--- PROBLEM REQUIREMENTS ---
Omitting all images, set down every line below exactly as it appears.

--- SOURCE MATERIAL ---
⟨

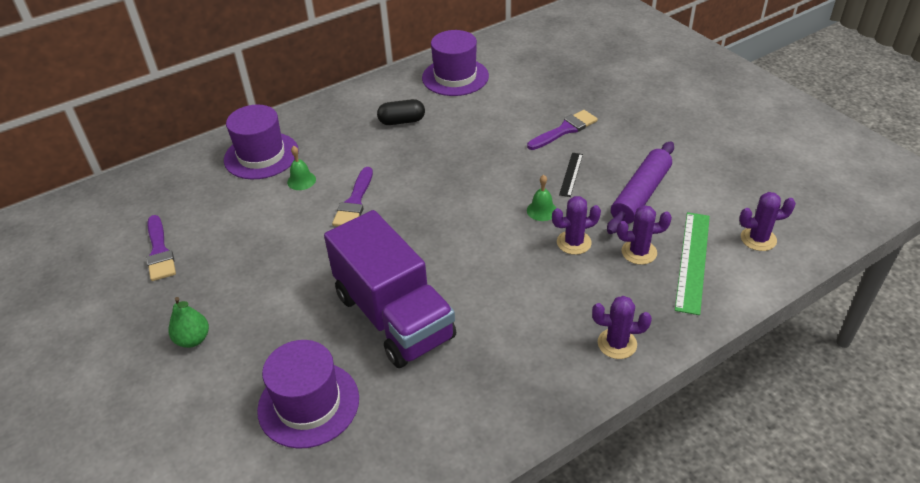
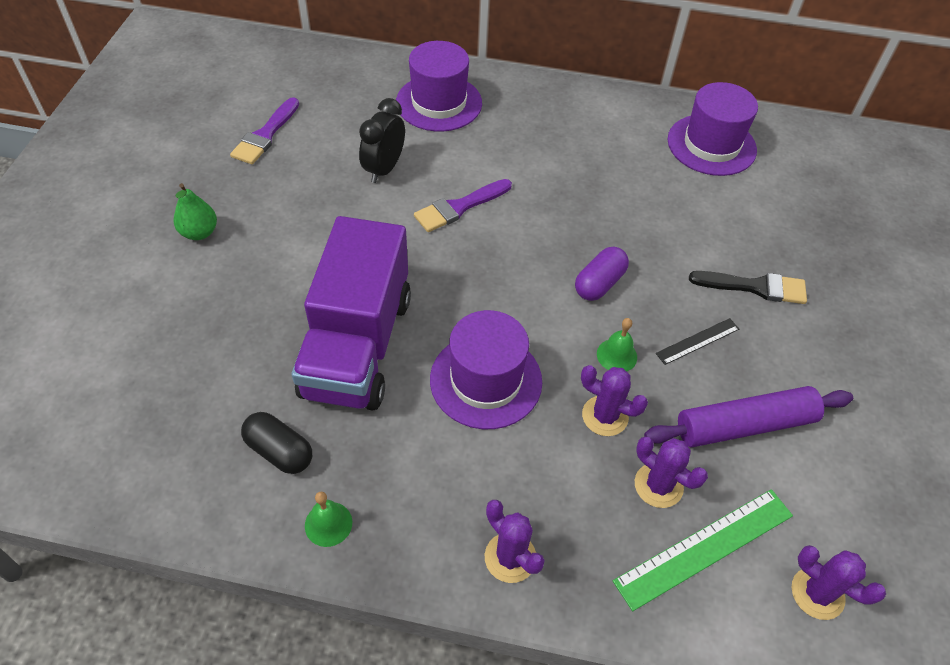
camera: 40 degrees right, 10 degrees up
purple hat [257,340,359,449] -> purple hat moved to [430,310,542,429]
green bell [287,146,316,190] -> green bell moved to [305,491,352,547]
black capsule [377,99,425,125] -> black capsule moved to [241,412,312,474]
purple brush [527,110,598,150] -> black brush [689,271,807,304]
none -> black clock [359,98,405,183]
none -> purple capsule [575,247,629,301]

⟩

--- SOLUTION FOR THIS EXERCISE ---
camera: 40 degrees right, 10 degrees up
purple hat [257,340,359,449] -> purple hat moved to [430,310,542,429]
green bell [287,146,316,190] -> green bell moved to [305,491,352,547]
black capsule [377,99,425,125] -> black capsule moved to [241,412,312,474]
purple brush [527,110,598,150] -> black brush [689,271,807,304]
none -> black clock [359,98,405,183]
none -> purple capsule [575,247,629,301]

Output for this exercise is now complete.